What the task requires
Copy, exactly and without additions, every line in the records below from the one holding "T2: PMOS BS250" through the one holding "T1: NPN BC547", both ends included.

Extracted data
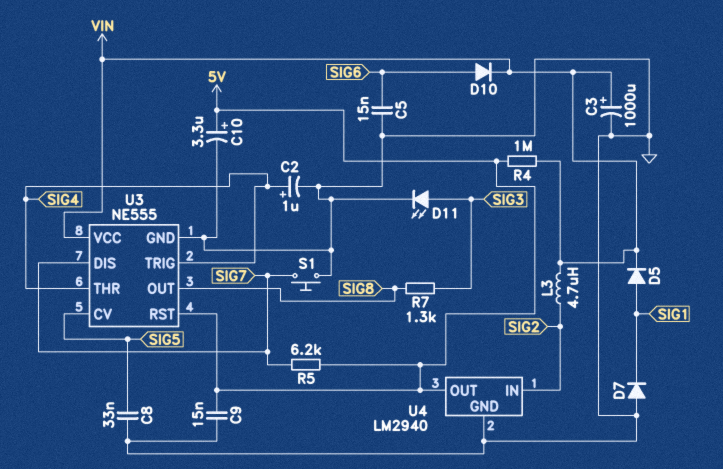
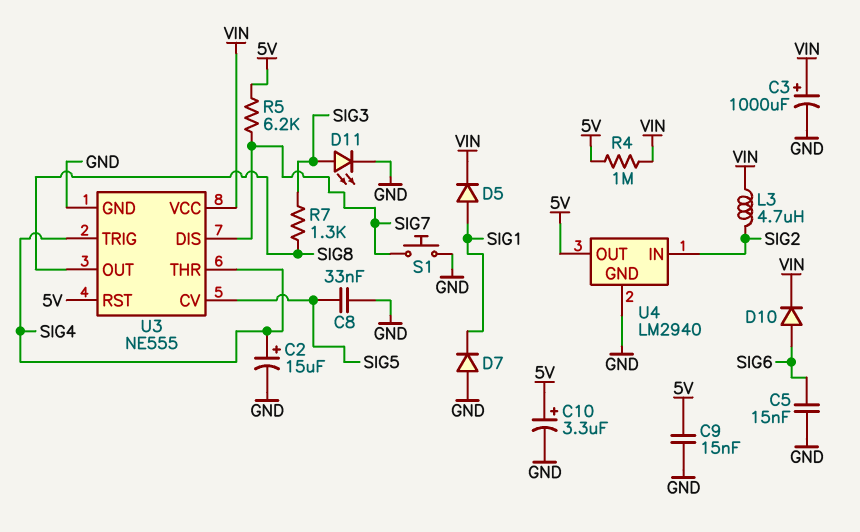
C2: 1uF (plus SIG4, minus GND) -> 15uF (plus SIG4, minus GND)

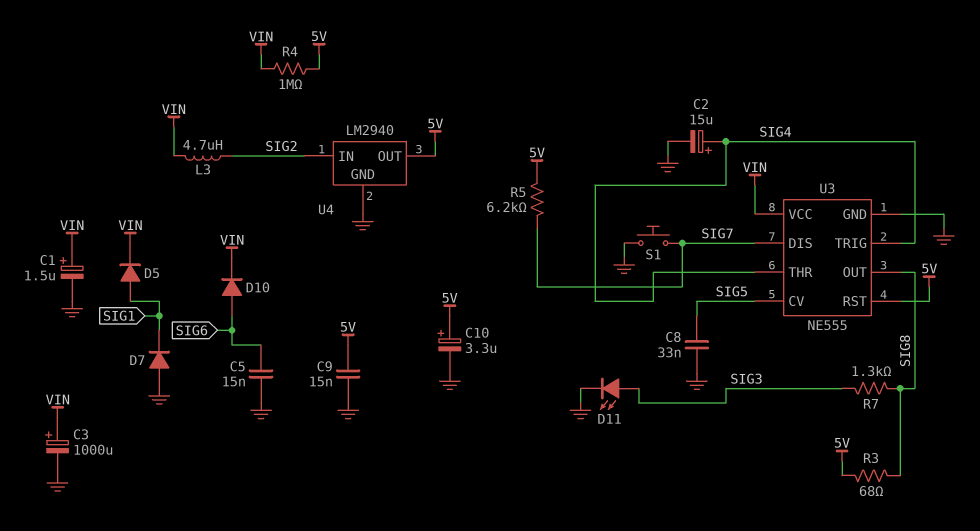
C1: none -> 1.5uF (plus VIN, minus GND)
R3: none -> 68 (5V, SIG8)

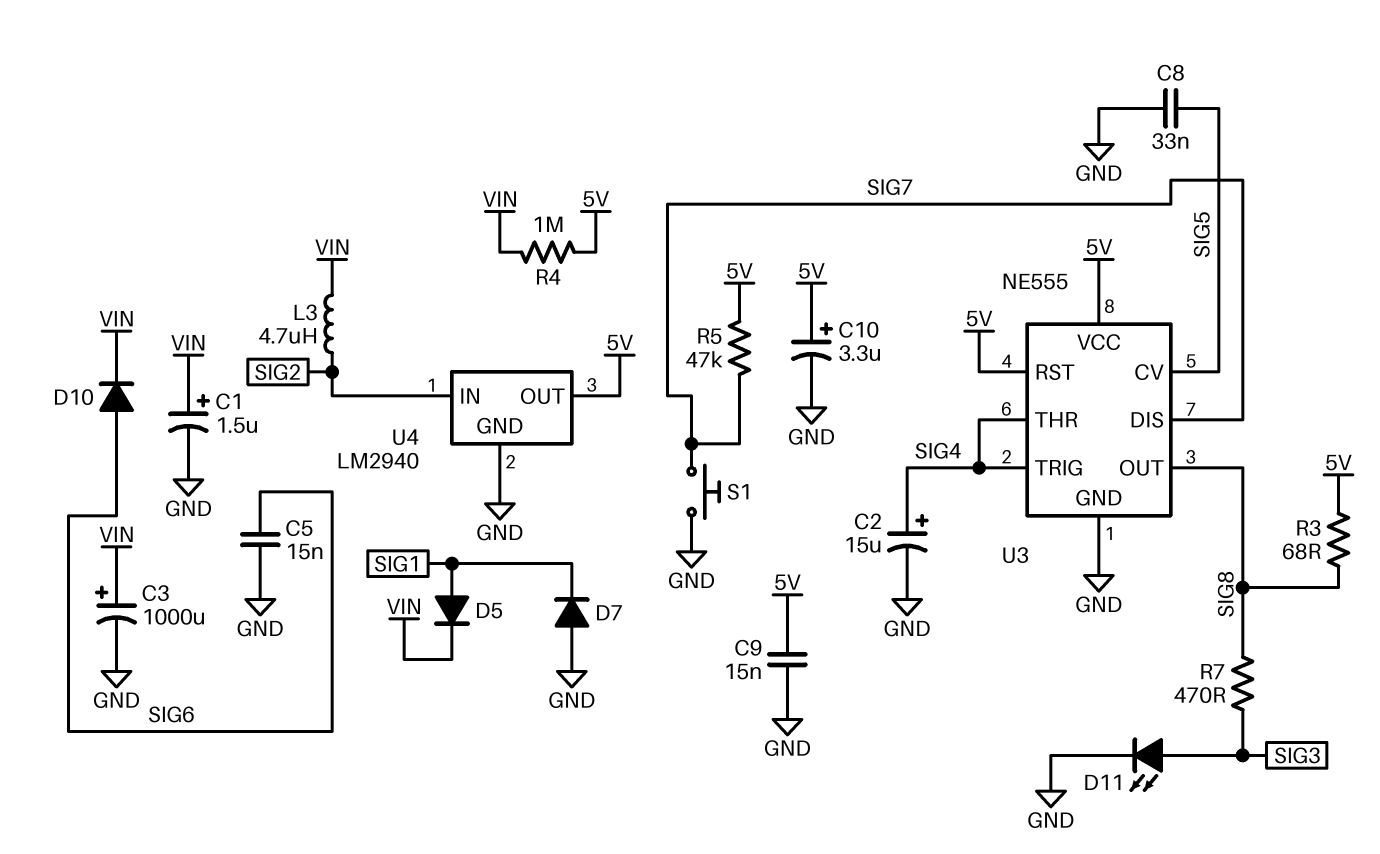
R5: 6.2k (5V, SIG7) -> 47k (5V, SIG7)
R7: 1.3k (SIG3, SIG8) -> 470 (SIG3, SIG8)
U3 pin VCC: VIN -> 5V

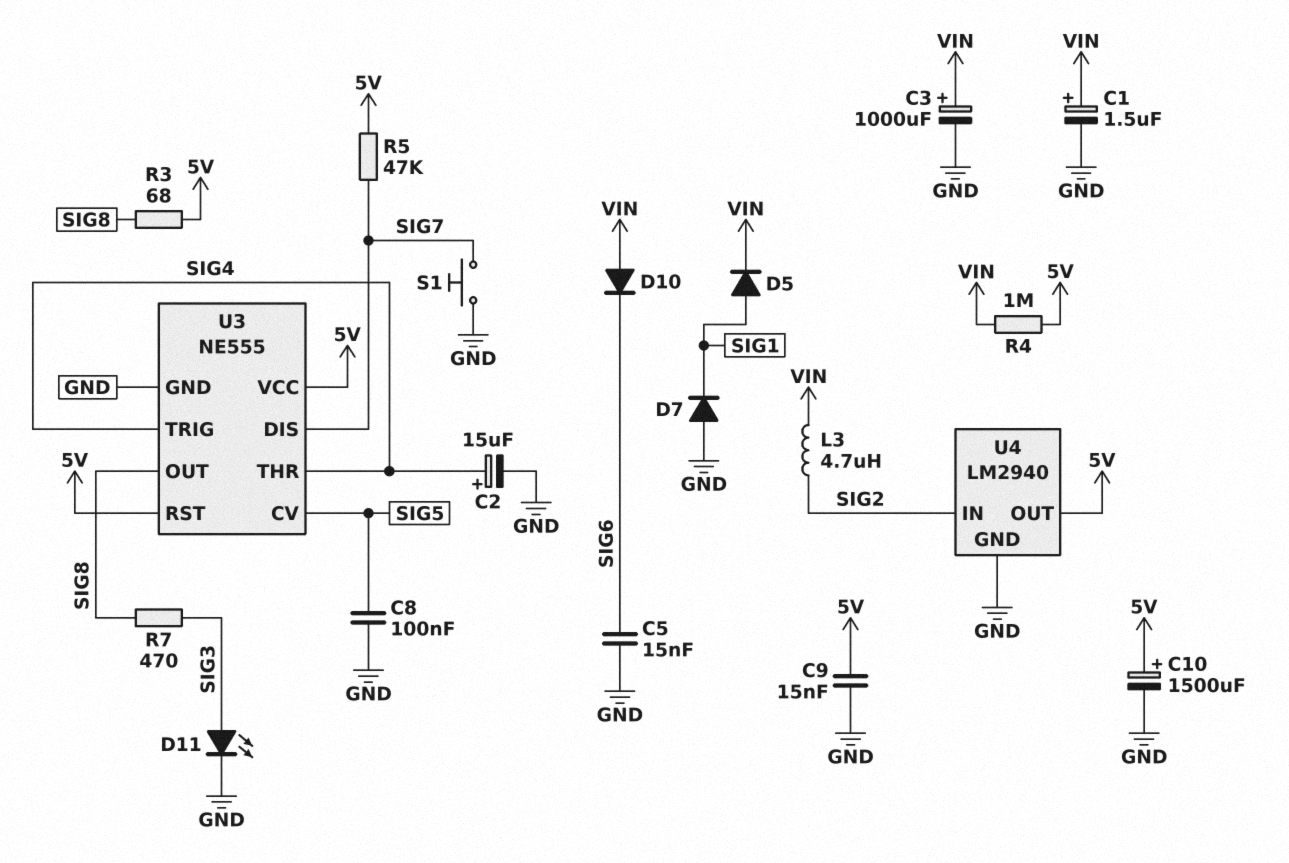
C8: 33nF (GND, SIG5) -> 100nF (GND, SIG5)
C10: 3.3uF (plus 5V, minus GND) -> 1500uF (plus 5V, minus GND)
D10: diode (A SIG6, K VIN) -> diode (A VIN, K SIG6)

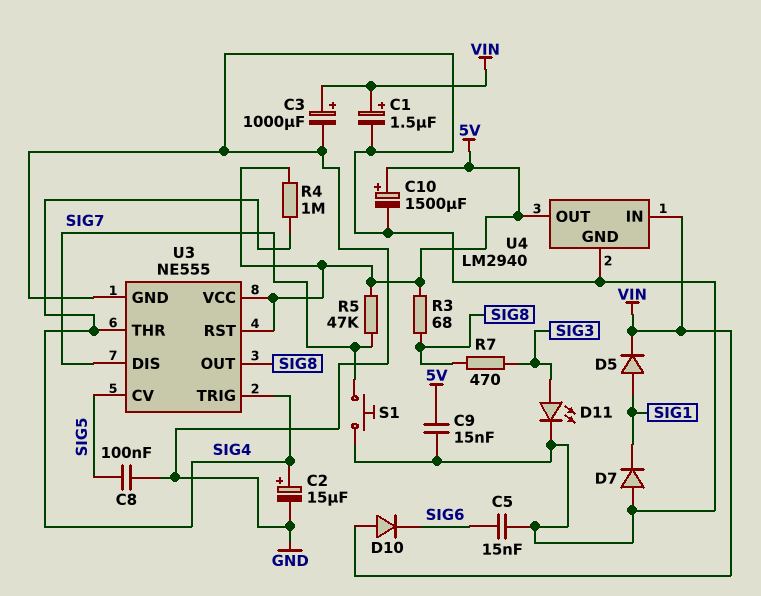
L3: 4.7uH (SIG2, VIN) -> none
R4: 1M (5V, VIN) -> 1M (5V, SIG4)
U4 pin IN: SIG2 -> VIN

...

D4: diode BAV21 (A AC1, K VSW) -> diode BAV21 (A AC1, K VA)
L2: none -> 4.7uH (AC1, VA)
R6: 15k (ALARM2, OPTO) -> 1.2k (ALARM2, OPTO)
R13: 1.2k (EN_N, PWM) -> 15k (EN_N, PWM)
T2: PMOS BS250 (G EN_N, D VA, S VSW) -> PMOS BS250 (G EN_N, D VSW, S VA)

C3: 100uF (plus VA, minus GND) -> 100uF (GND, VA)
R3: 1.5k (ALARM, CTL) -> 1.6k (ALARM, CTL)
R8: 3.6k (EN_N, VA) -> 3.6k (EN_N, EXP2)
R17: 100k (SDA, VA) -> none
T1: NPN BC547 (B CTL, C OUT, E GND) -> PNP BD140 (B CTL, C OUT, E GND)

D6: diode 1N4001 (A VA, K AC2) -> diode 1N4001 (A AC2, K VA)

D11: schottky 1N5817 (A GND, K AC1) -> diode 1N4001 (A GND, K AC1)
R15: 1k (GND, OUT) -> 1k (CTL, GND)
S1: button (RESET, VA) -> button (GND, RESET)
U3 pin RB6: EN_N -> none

Answer section
T2: PMOS BS250 (G EN_N, D VA, S VSW) -> PMOS BS250 (G EN_N, D VSW, S VA)

C3: 100uF (plus VA, minus GND) -> 100uF (GND, VA)
R3: 1.5k (ALARM, CTL) -> 1.6k (ALARM, CTL)
R8: 3.6k (EN_N, VA) -> 3.6k (EN_N, EXP2)
R17: 100k (SDA, VA) -> none
T1: NPN BC547 (B CTL, C OUT, E GND) -> PNP BD140 (B CTL, C OUT, E GND)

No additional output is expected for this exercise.